→ What you should do
Exclude the pictures, then restate exactly each line of the data below from the first through the line containing "(304, 416) = (338, 322): yellow".
[[ Material for this task open ]]
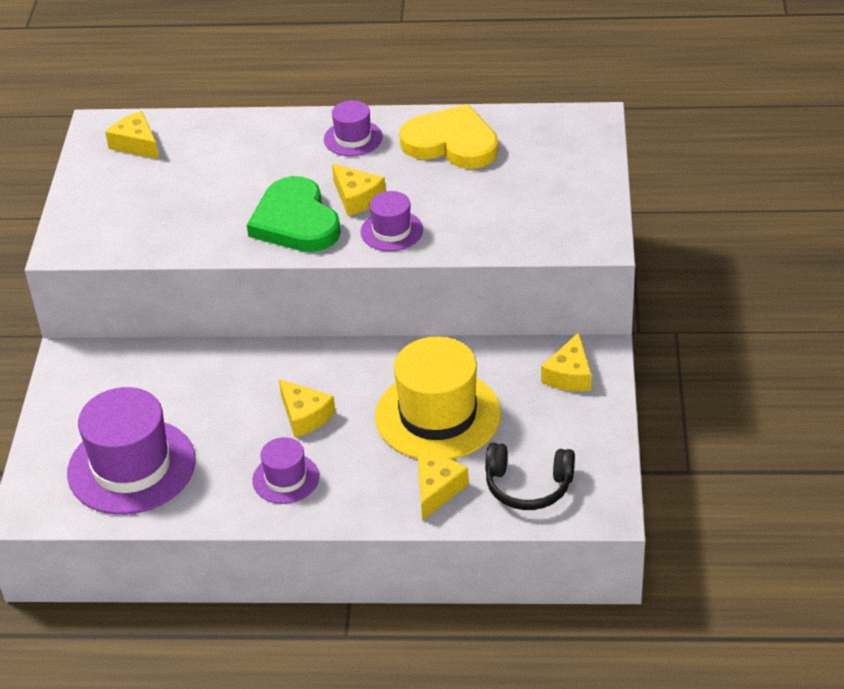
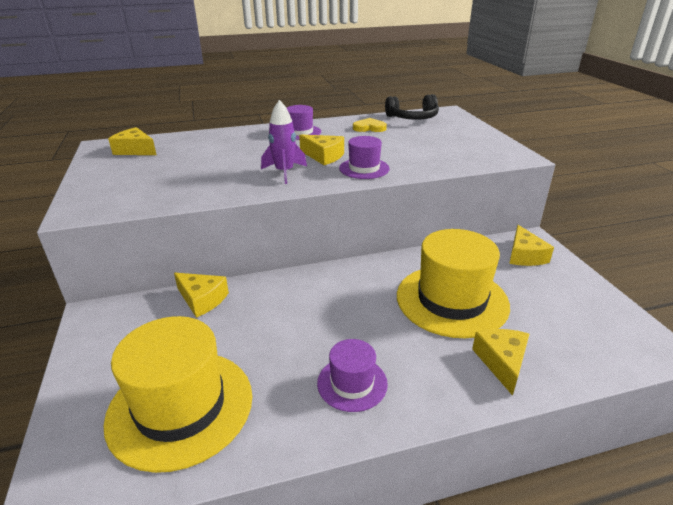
camera: 20 degrees left, 10 degrees down
(131, 466) = (180, 407): purple hat -> yellow hat
(295, 221) = (284, 172): green heart -> purple rocket
(304, 416) = (338, 322): yellow cheese -> yellow cheese (202, 300)
(451, 143) = (369, 128): yellow heart -> yellow heart, size x0.48
(528, 486) = (575, 341): black headphones -> black headphones (413, 118)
[[ Material for this task closed ]]
→ Response to the task
camera: 20 degrees left, 10 degrees down
(131, 466) = (180, 407): purple hat -> yellow hat
(295, 221) = (284, 172): green heart -> purple rocket
(304, 416) = (338, 322): yellow cheese -> yellow cheese (202, 300)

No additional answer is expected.